Your task - All of the data must be written out verbatim, with pictures excluded.

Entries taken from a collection
-- Opening Marker --

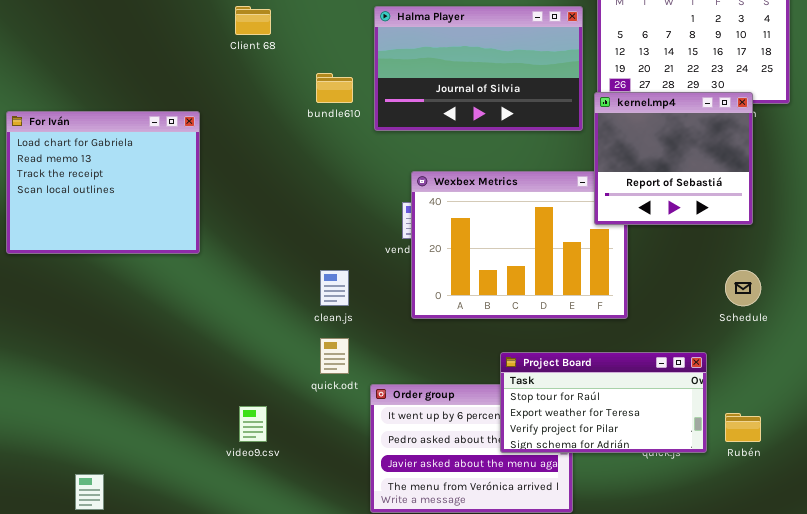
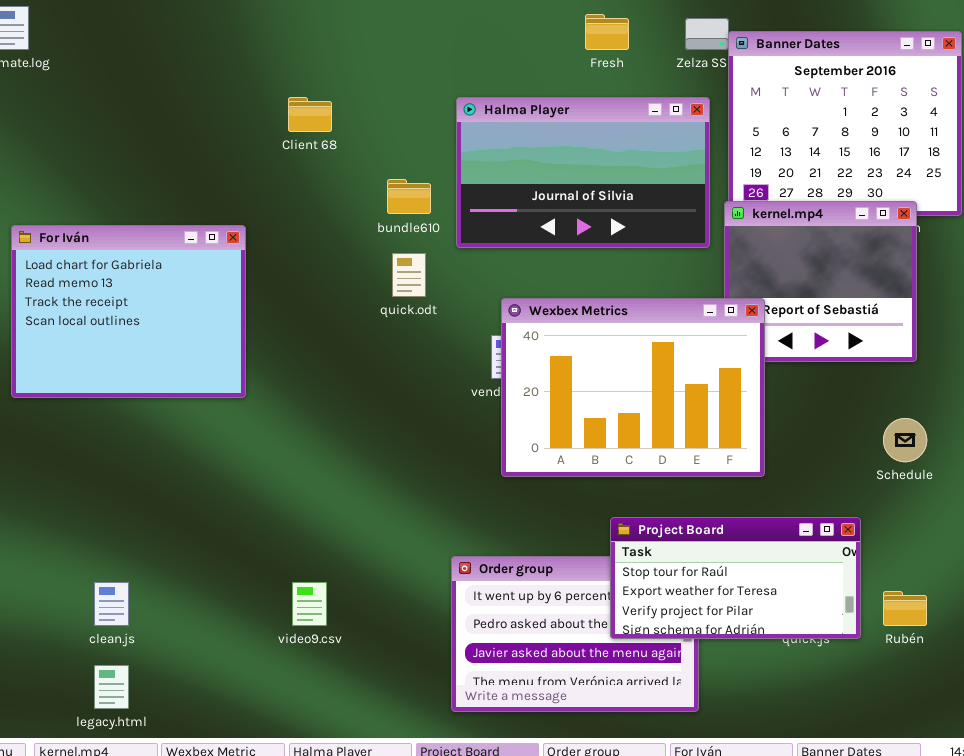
Wexbex Metrics: [411,171,628,319] -> [501,298,765,477], raised
clean.js: [320,270,349,306] -> [94,582,129,626], moved
quick.odt: [320,338,349,374] -> [392,253,426,297], moved

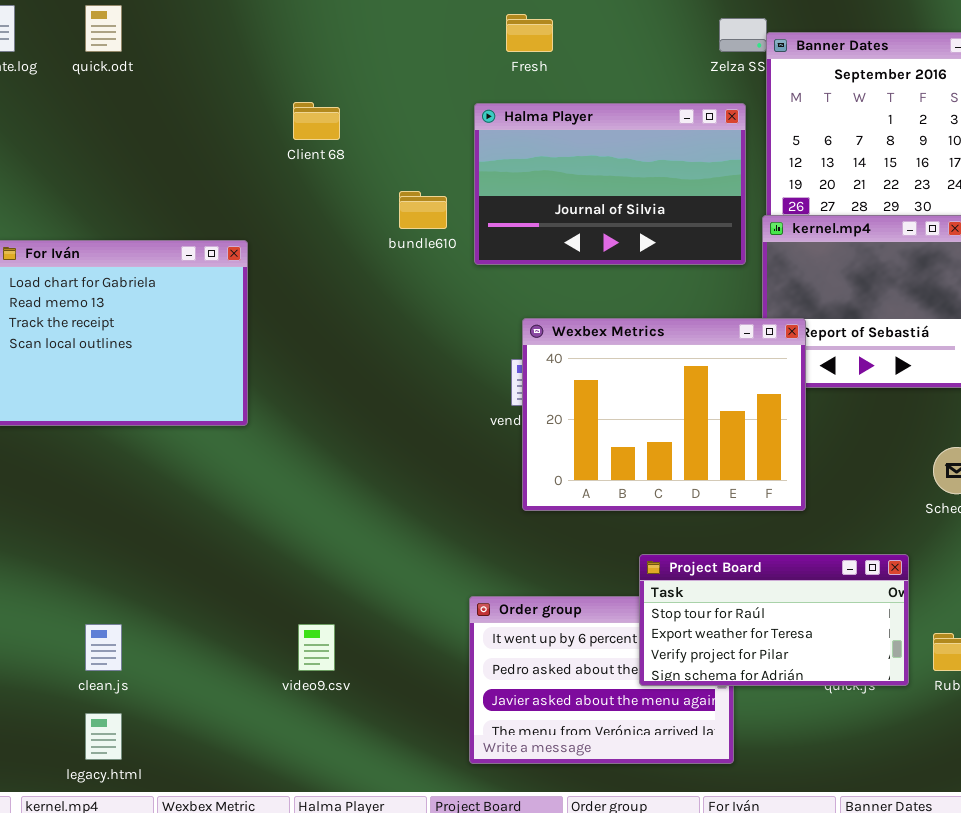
Fresh: [585,14,629,50] -> [506,14,553,52], moved
quick.odt: [392,253,426,297] -> [85,5,122,52], moved

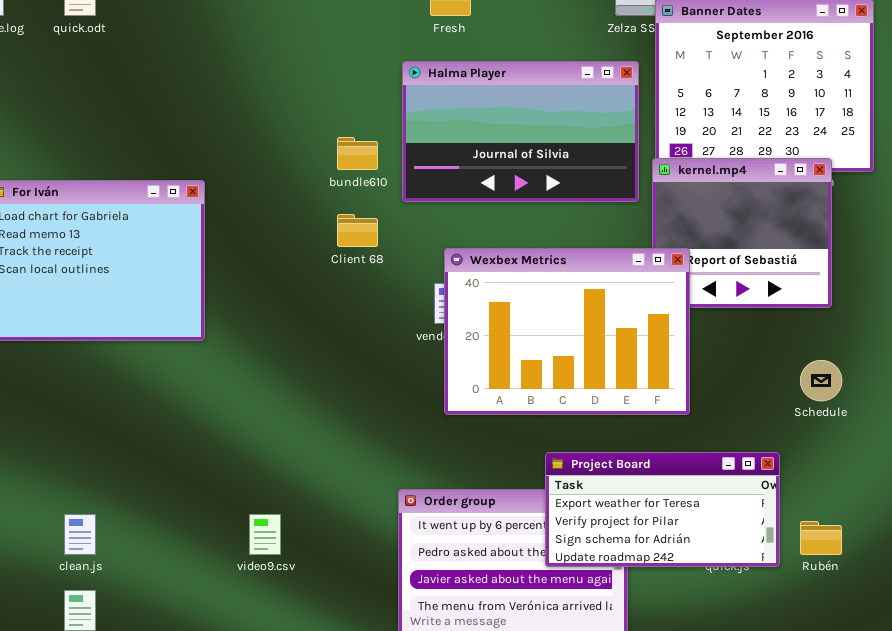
Client 68: [293,102,340,140] -> [337,214,378,247], moved
Project Board: [639,554,909,686] -> [545,452,780,567], scrolled down 1 row

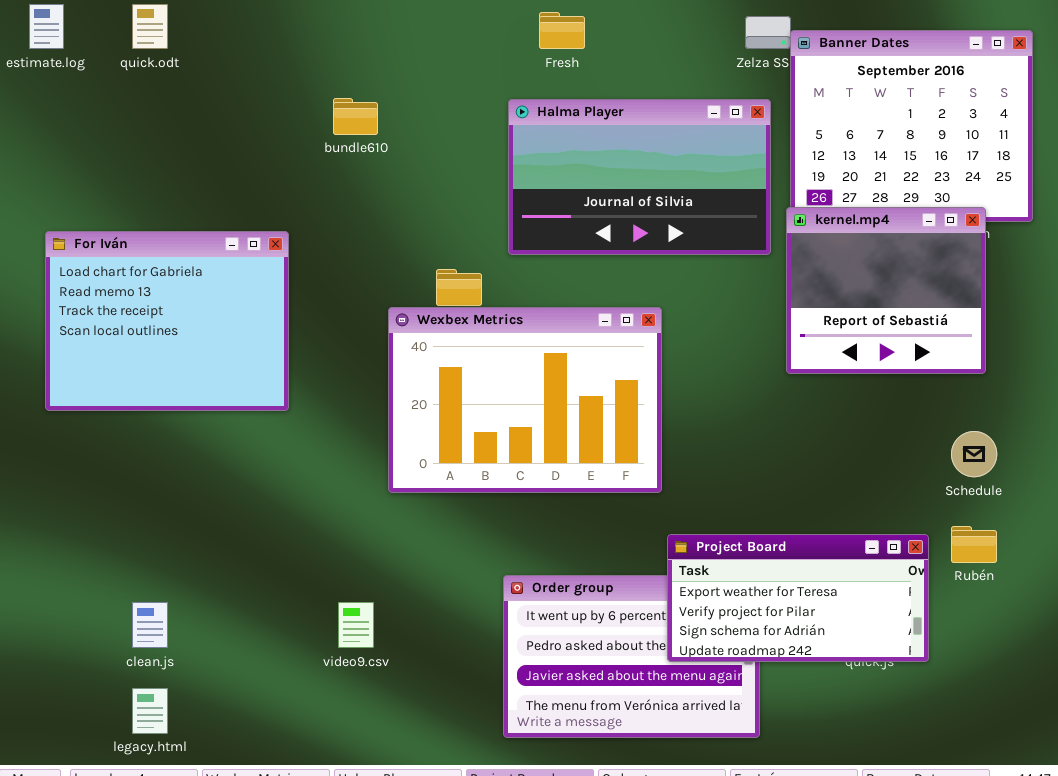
bundle610: [337,137,378,170] -> [333,98,378,135], moved
Wexbex Metrics: [444,248,690,415] -> [388,307,662,493], moved
Rubén: [800,521,842,555] -> [951,526,997,563], moved

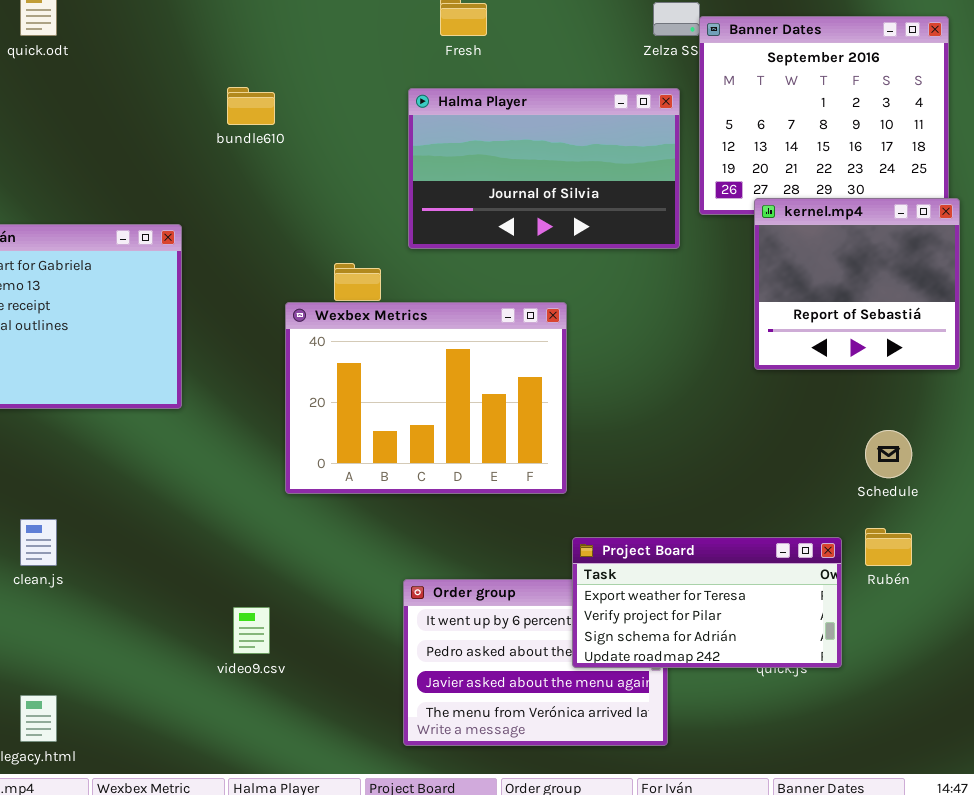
kernel.mp4: [786,207,986,374] -> [754,198,960,370], moved
clean.js: [132,602,168,648] -> [20,519,57,566], moved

-- Closing Marker --

Task answer -
Wexbex Metrics: [411,171,628,319] -> [501,298,765,477], raised
clean.js: [320,270,349,306] -> [94,582,129,626], moved
quick.odt: [320,338,349,374] -> [392,253,426,297], moved

Fresh: [585,14,629,50] -> [506,14,553,52], moved
quick.odt: [392,253,426,297] -> [85,5,122,52], moved

Client 68: [293,102,340,140] -> [337,214,378,247], moved
Project Board: [639,554,909,686] -> [545,452,780,567], scrolled down 1 row

bundle610: [337,137,378,170] -> [333,98,378,135], moved
Wexbex Metrics: [444,248,690,415] -> [388,307,662,493], moved
Rubén: [800,521,842,555] -> [951,526,997,563], moved

kernel.mp4: [786,207,986,374] -> [754,198,960,370], moved
clean.js: [132,602,168,648] -> [20,519,57,566], moved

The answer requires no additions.